WHAT YOU WILL DO >>
Upon reaching the line that contains "orange cross: (11, 54) -> (20, 41), moved" in the records below, begin repeating every line exactly through the last one, skipping pictures.

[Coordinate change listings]
--- --- ---

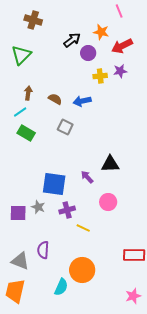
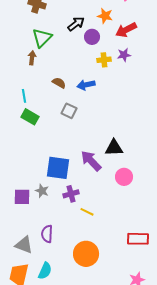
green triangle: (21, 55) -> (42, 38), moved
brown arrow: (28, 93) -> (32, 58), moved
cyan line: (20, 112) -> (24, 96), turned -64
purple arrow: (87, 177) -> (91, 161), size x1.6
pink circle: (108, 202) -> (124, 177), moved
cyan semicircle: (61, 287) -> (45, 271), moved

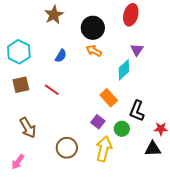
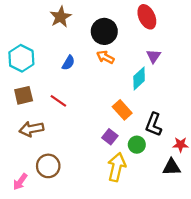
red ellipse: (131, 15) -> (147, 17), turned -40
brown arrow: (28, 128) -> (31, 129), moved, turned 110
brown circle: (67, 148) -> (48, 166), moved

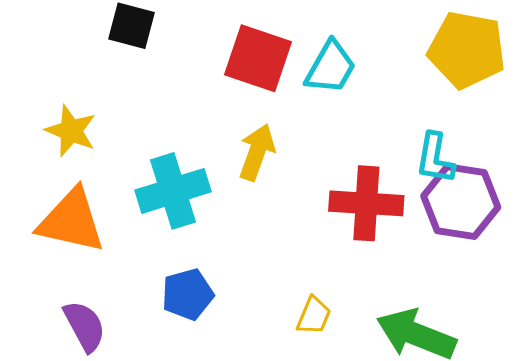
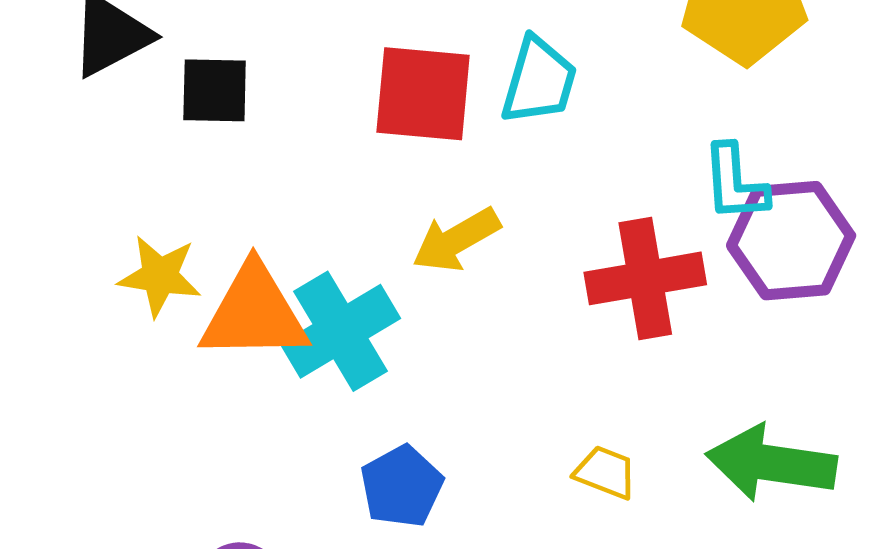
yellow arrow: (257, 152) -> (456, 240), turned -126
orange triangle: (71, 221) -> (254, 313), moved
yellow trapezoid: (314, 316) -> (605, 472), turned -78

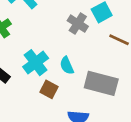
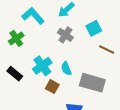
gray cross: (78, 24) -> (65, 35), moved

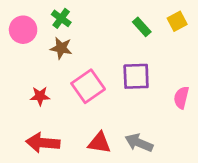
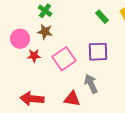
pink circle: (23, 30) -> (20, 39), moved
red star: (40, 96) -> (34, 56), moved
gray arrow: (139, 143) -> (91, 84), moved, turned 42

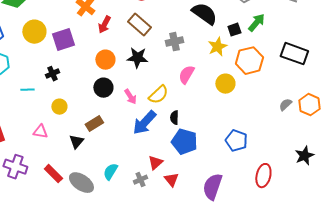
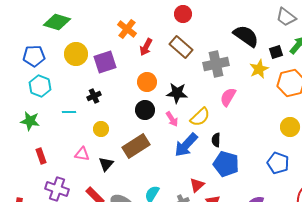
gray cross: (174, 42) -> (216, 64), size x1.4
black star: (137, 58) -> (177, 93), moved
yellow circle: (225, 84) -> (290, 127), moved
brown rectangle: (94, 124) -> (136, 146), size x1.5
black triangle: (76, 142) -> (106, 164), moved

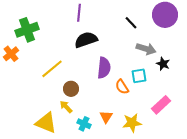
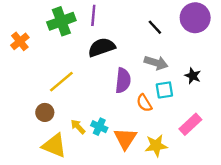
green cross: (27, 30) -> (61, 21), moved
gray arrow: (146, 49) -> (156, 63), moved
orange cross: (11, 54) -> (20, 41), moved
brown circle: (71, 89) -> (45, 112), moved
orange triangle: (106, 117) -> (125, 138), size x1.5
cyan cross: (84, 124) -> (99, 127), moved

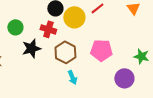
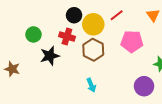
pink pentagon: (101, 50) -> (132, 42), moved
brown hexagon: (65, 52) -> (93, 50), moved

--- --- ---

EXPECTED ANSWER >>
orange cross: (11, 54) -> (20, 41), moved
brown circle: (71, 89) -> (45, 112), moved
orange triangle: (106, 117) -> (125, 138), size x1.5
cyan cross: (84, 124) -> (99, 127), moved

pink pentagon: (101, 50) -> (132, 42), moved
brown hexagon: (65, 52) -> (93, 50), moved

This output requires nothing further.